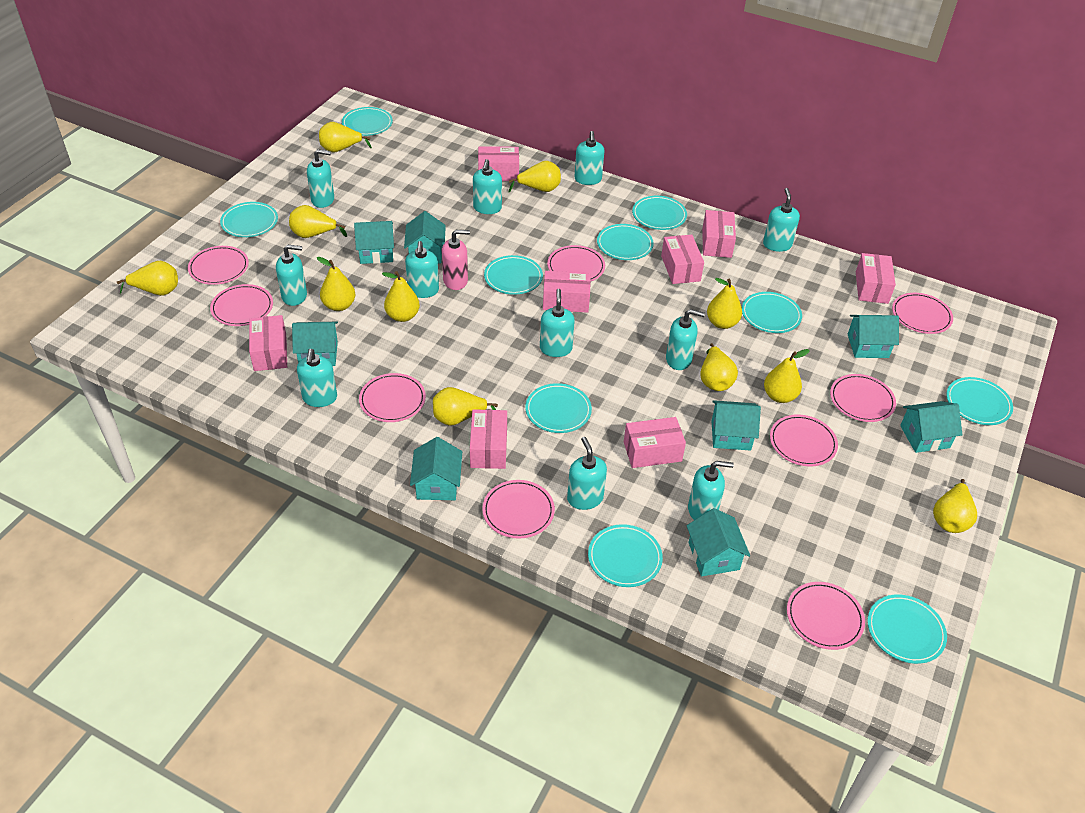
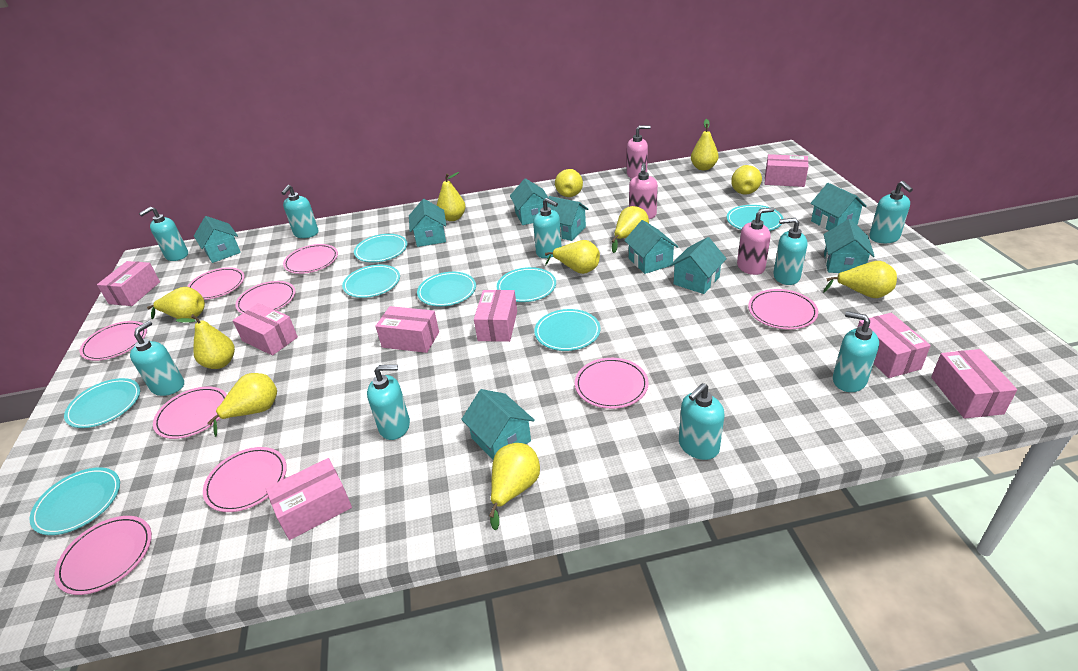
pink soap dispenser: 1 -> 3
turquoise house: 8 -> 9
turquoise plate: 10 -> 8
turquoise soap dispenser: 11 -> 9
==
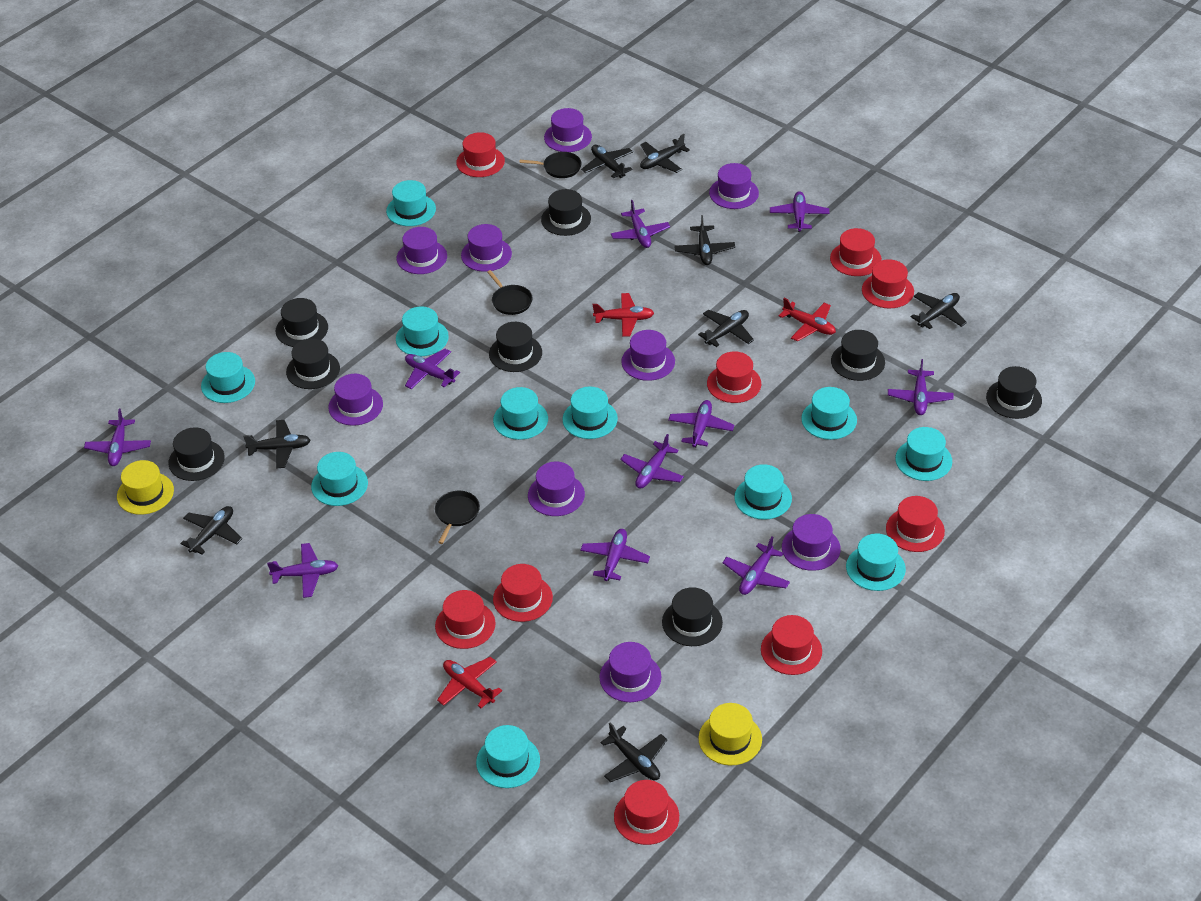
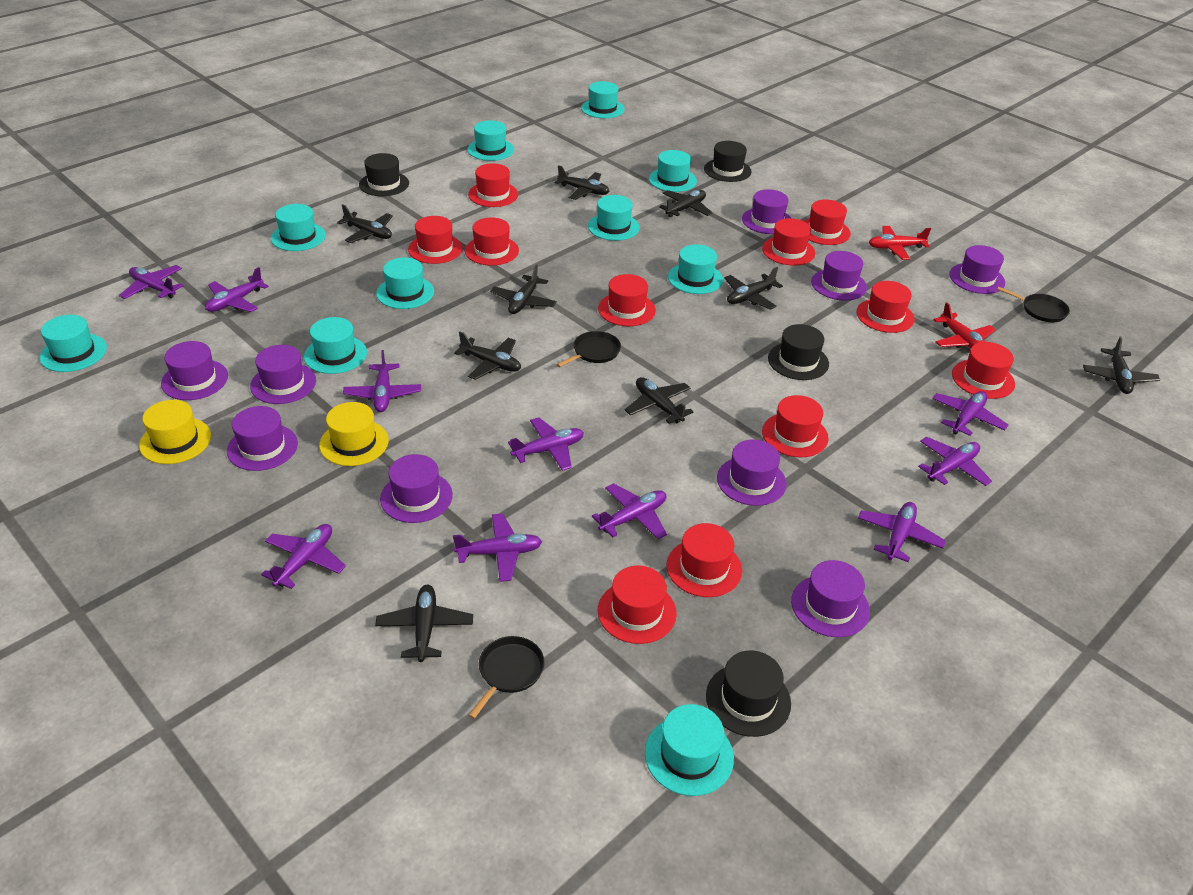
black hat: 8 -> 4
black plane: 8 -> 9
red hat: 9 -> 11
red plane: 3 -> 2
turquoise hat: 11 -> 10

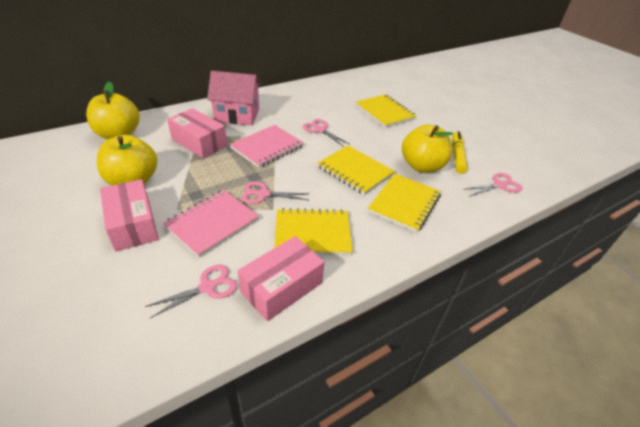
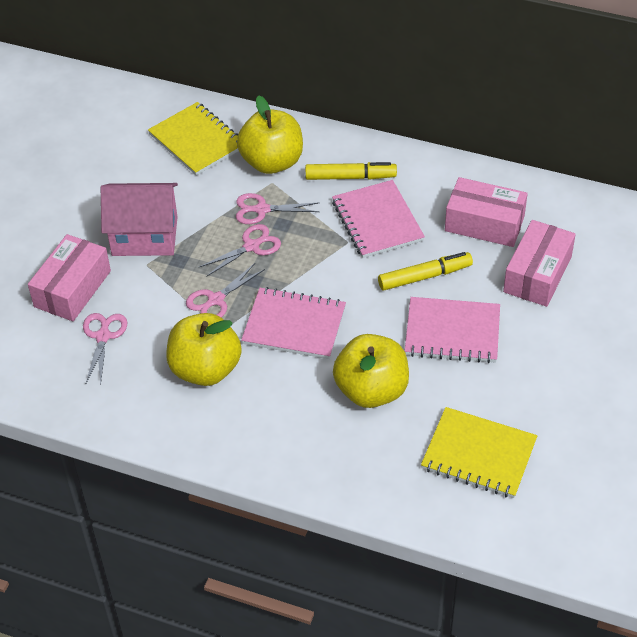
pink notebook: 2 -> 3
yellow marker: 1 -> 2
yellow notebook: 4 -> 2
==
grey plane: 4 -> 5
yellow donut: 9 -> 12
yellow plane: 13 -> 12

• WHAT THE TASK REQUIRES:
Among the lines above, show every one that contains the string "dispenser".

• EXERCISE RESULT:
pink soap dispenser: 1 -> 3
turquoise soap dispenser: 11 -> 9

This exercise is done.